#### DATA PROVIDED
───
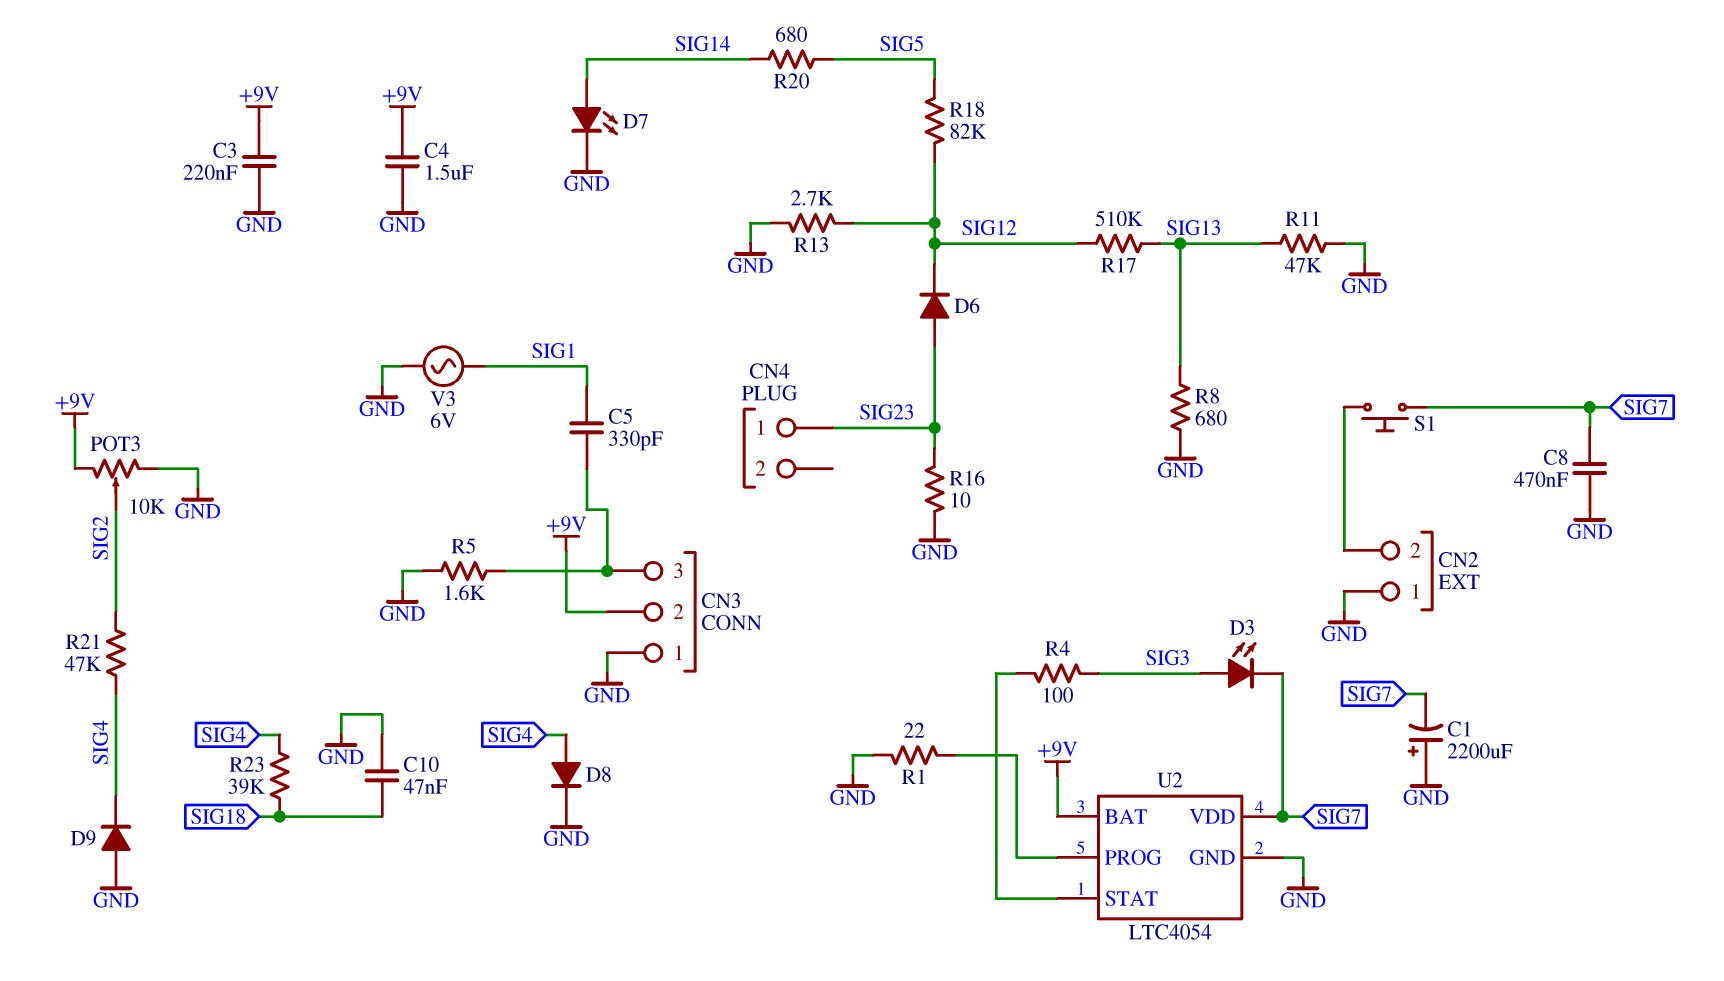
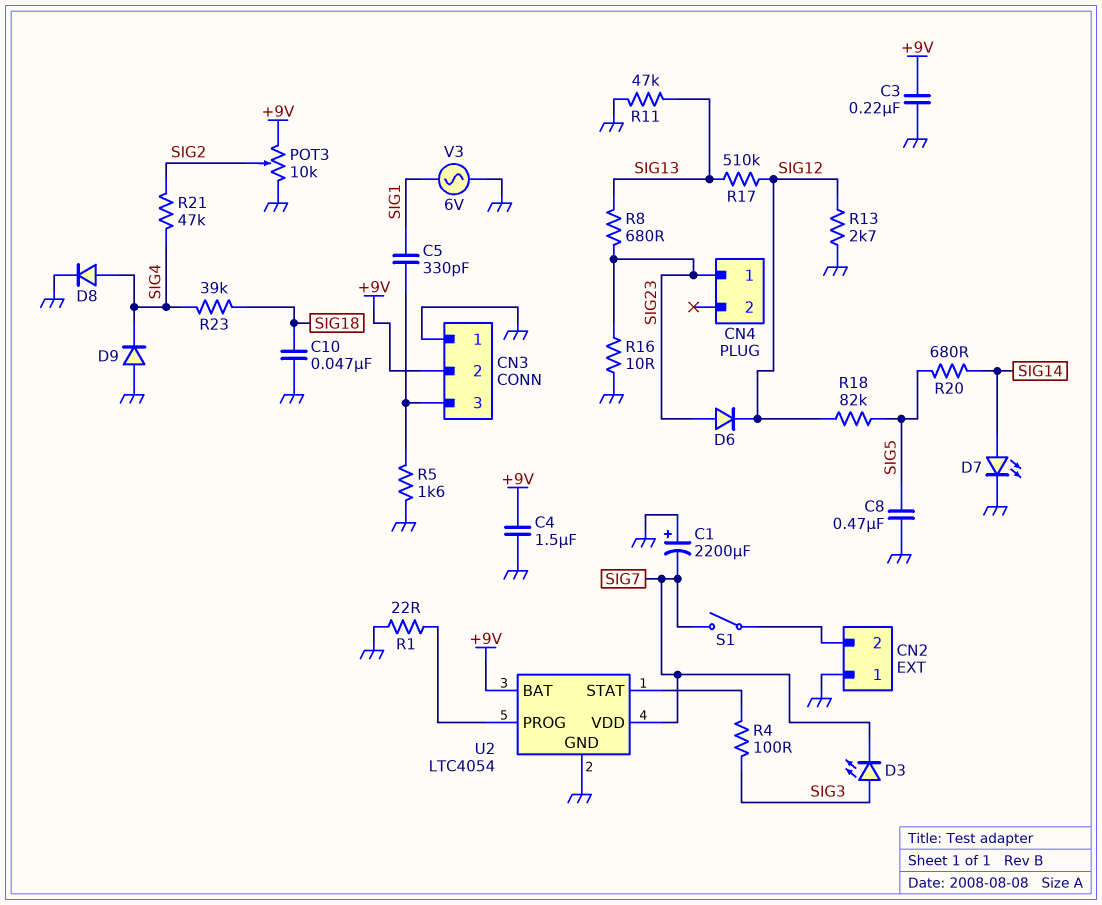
C8: 470nF (GND, SIG7) -> 470nF (GND, SIG5)
R8: 680 (GND, SIG13) -> 680 (SIG13, SIG23)
S1: button (CN2/2, SIG7) -> switch (CN2/2, SIG7)

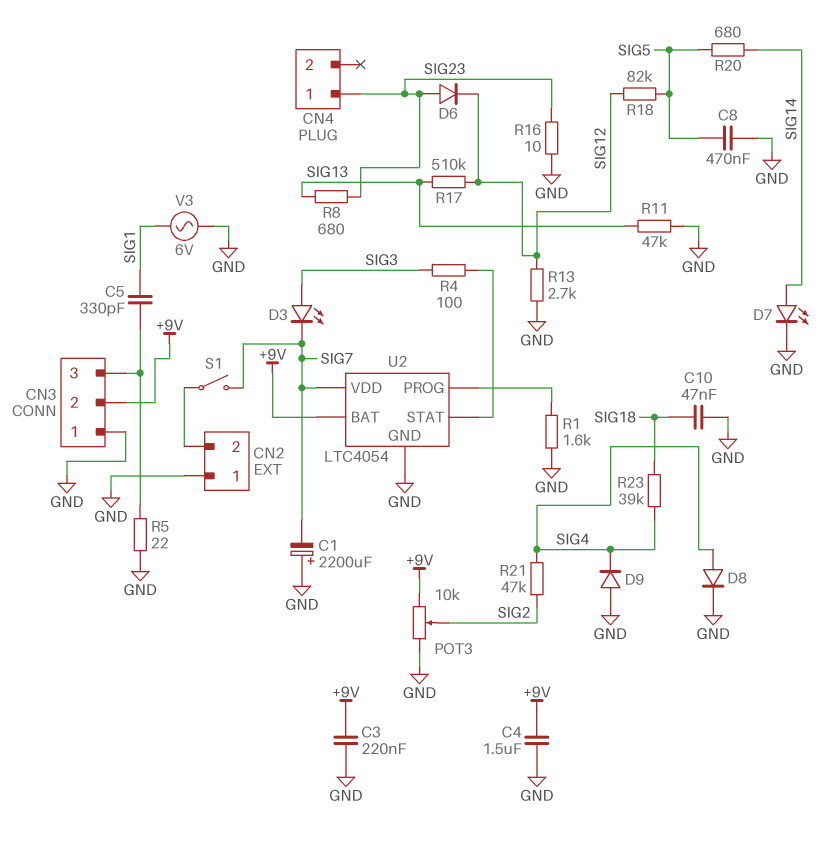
R1: 22 (GND, U2/PROG) -> 1.6k (GND, U2/PROG)
R5: 1.6k (CN3/3, GND) -> 22 (CN3/3, GND)

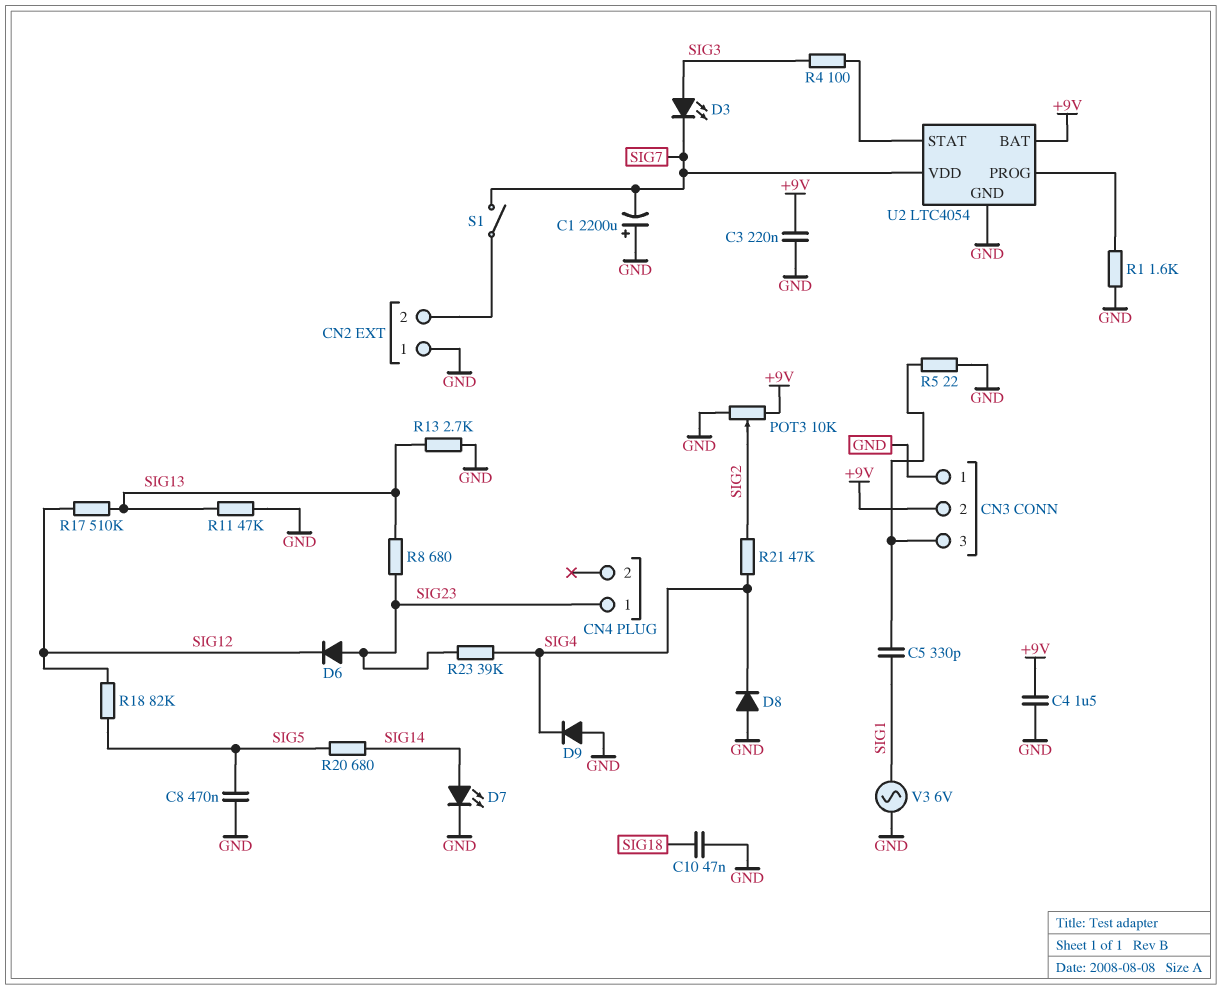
D8: diode (A SIG4, K GND) -> diode (A GND, K SIG4)
R13: 2.7k (GND, SIG12) -> 2.7k (GND, SIG13)
R16: 10 (GND, SIG23) -> none
R23: 39k (SIG4, SIG18) -> 39k (SIG4, SIG23)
───
#### ACTIVITY
What you write must match, line for line, the records from the line containing "R1: 22 (GND, U2/PROG) -> 1.6k (GND, U2/PROG)" through the last line, with every picture left out.

#### ANSWER TO THE EXERCISE
R1: 22 (GND, U2/PROG) -> 1.6k (GND, U2/PROG)
R5: 1.6k (CN3/3, GND) -> 22 (CN3/3, GND)

D8: diode (A SIG4, K GND) -> diode (A GND, K SIG4)
R13: 2.7k (GND, SIG12) -> 2.7k (GND, SIG13)
R16: 10 (GND, SIG23) -> none
R23: 39k (SIG4, SIG18) -> 39k (SIG4, SIG23)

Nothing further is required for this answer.